Records for this exercise:
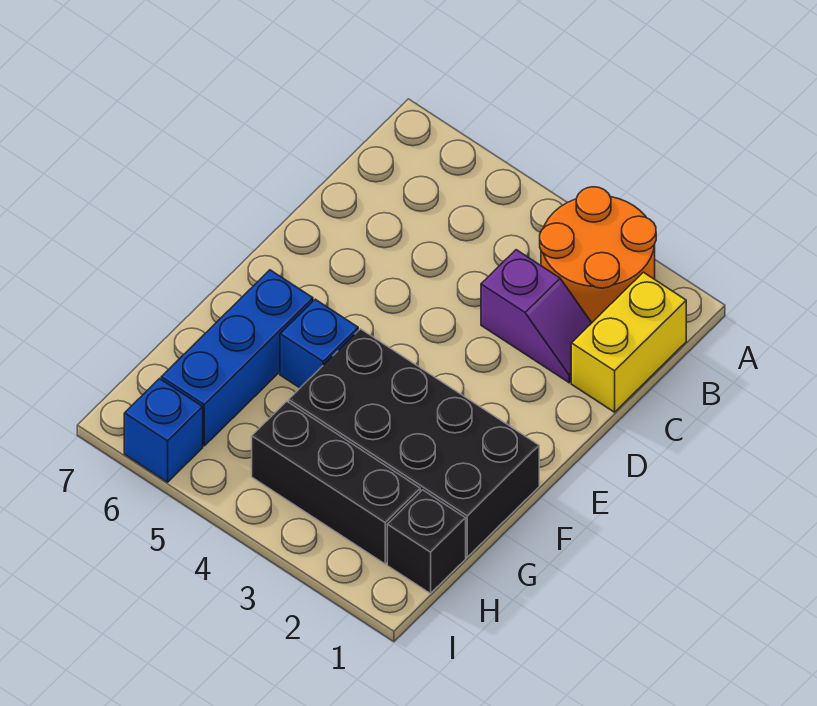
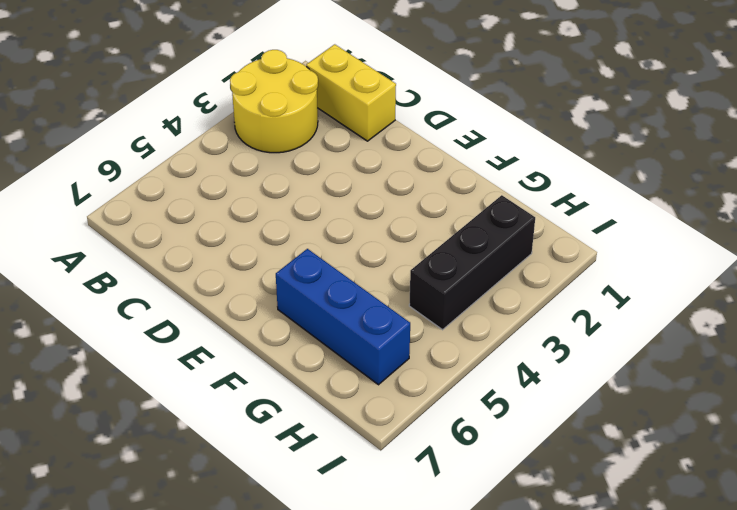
yellow round brick A2:B3 level 1 -> orange round brick A2:B3 level 1
none -> purple slope C2:C3 level 1 top 3
none -> black brick F1:G4 level 1

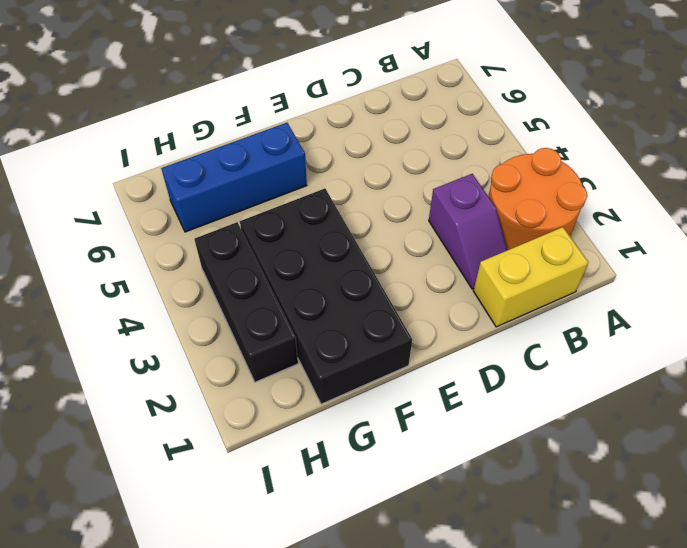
none -> blue brick F5 level 1
none -> black brick H1 level 1

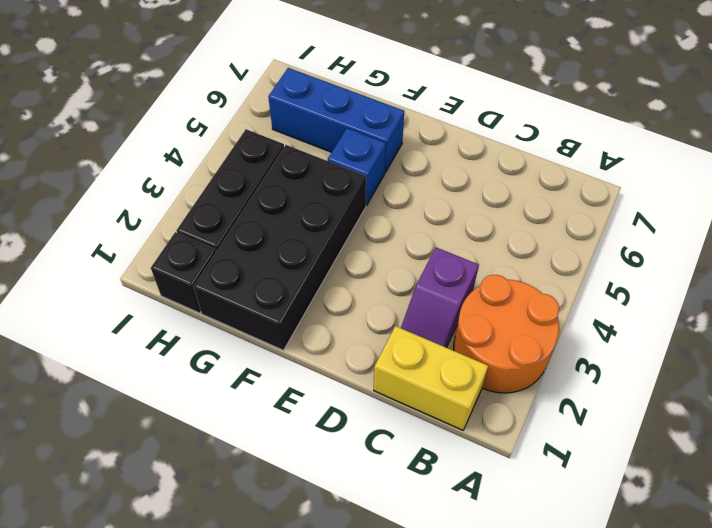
none -> blue brick I6 level 1

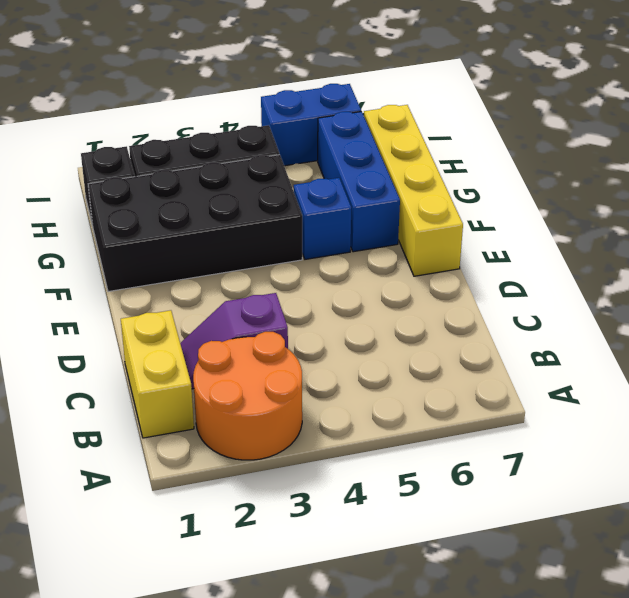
yellow brick E7:H7 level 1 -> none
blue brick I5:I6 level 1 -> blue brick I6 level 1

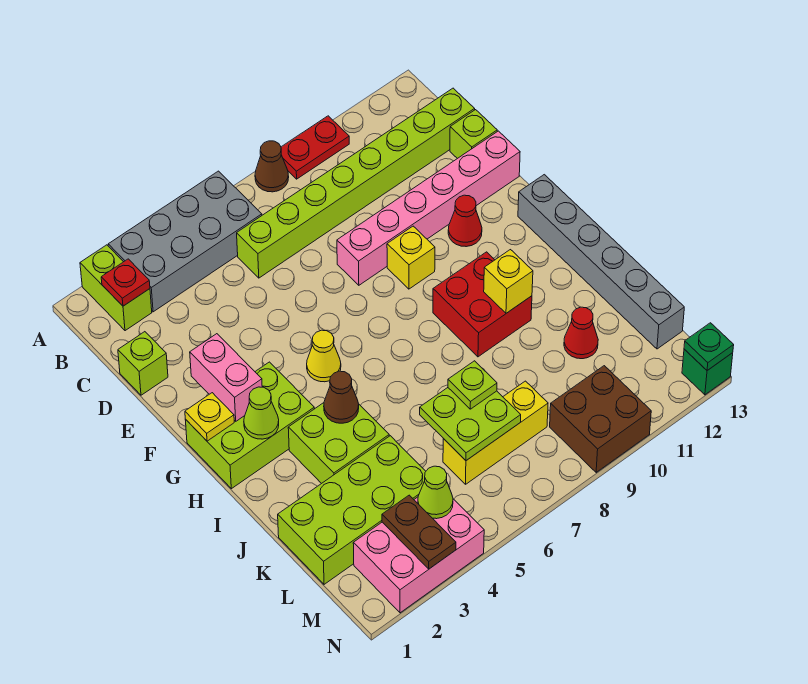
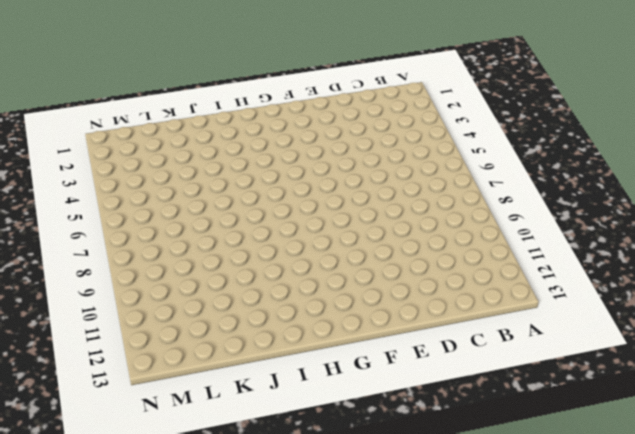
none -> lime brick A2:B2 level 1
none -> grey brick A3:B6 level 1
none -> brown cone A8 level 1
none -> red plate A9:A10 level 1

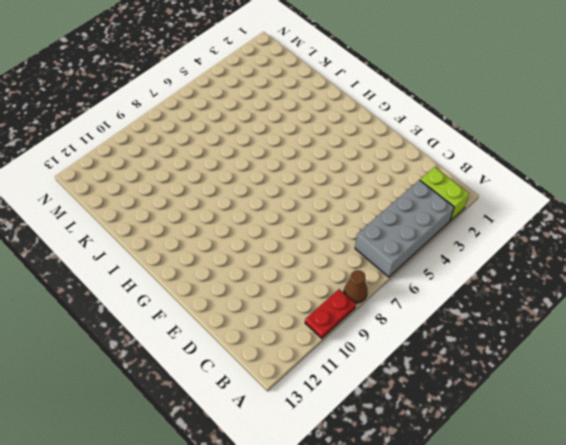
none -> lime brick C6:C13 level 1
none -> lime brick D1 level 1
none -> lime brick D13 level 1
none -> pink brick E8:E13 level 1

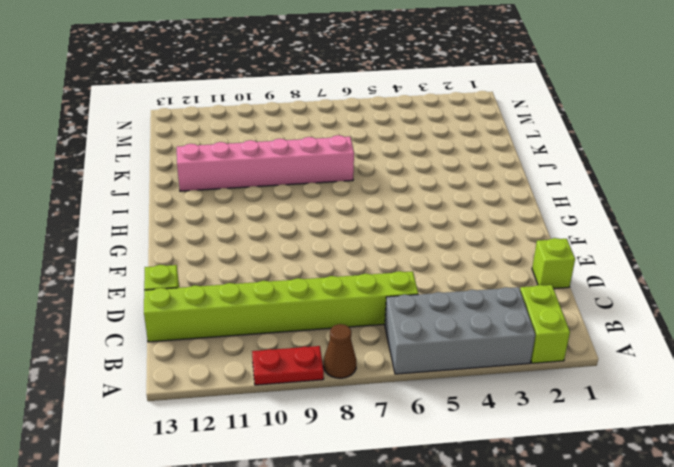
pink brick J7:J12 level 1 -> pink brick E8:E13 level 1
none -> yellow brick F9 level 1
none -> red cone F11 level 1
none -> lime brick G1:H3 level 1
none -> yellow cone G5 level 1

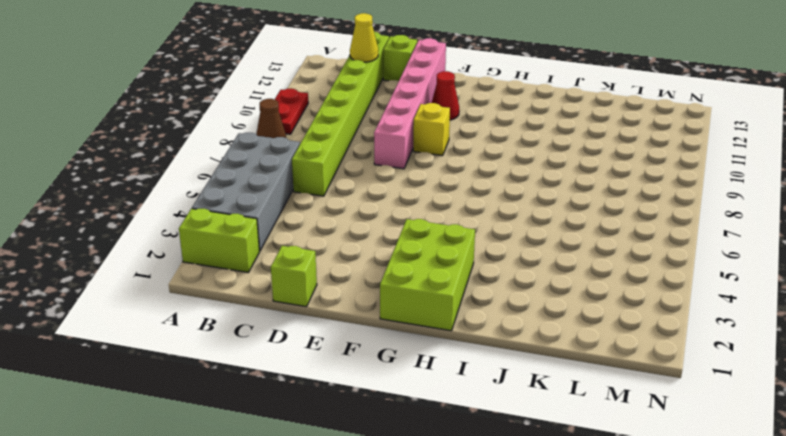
yellow cone C12 level 2 -> yellow cone G5 level 1
none -> grey brick G13:L13 level 1
none -> red brick H9:I10 level 1
none -> lime brick I3:J4 level 1
none -> lime brick K1:L4 level 1

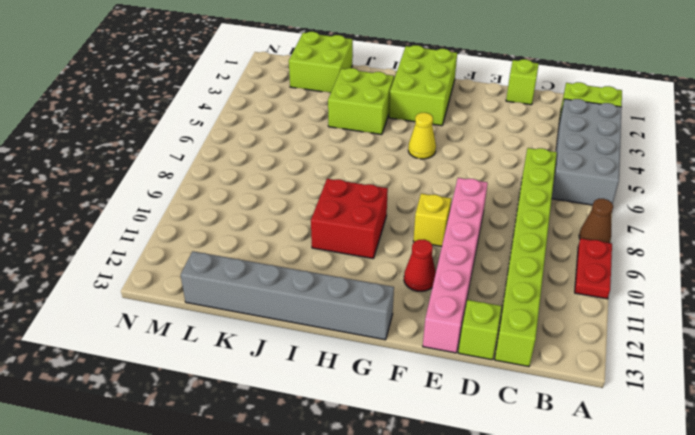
lime brick K1:L2 level 1 -> lime brick K1:L4 level 1
none -> red cone K11 level 1
none -> yellow brick L6:L8 level 1
none -> pink brick M2:N4 level 1
none -> brown brick M9:N10 level 1

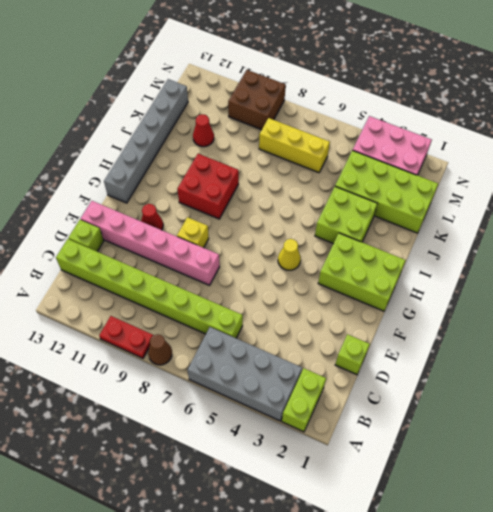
none -> green brick N13 level 1
none -> red plate B2 level 2
none -> pink brick F2:G2 level 2
none -> yellow plate G1 level 2

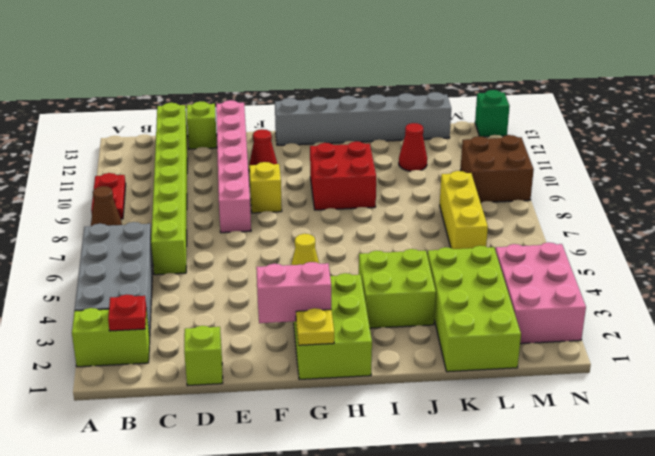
none -> lime cone H2 level 2
none -> brown cone I4 level 2
none -> yellow brick I10 level 2
none -> lime plate K6:L7 level 2

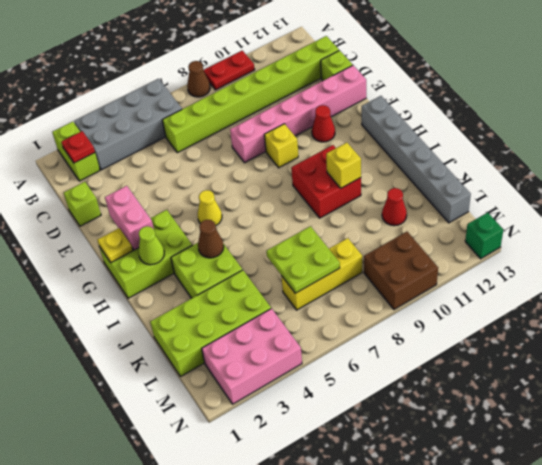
none -> brown plate M3:N3 level 2
none -> lime cone M4 level 2
none -> green plate N13 level 2
none -> lime plate K7 level 3

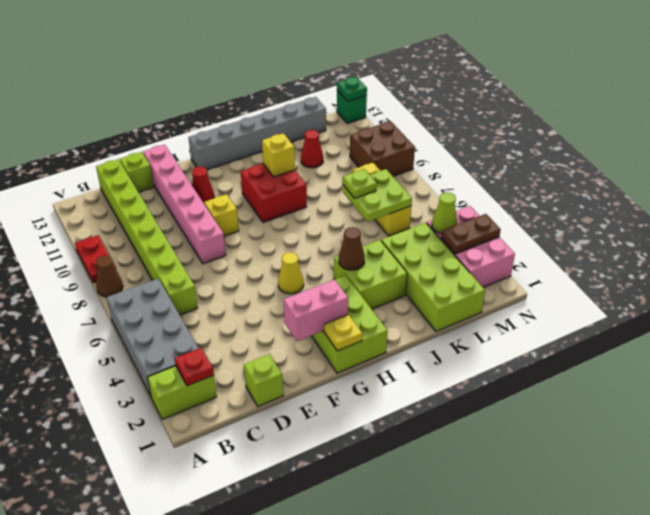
none -> lime cone H2 level 2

Instructions to follow:
Among the records above, find each line holding "black" and list it.

Reply:
none -> black brick F1:G4 level 1
none -> black brick H1 level 1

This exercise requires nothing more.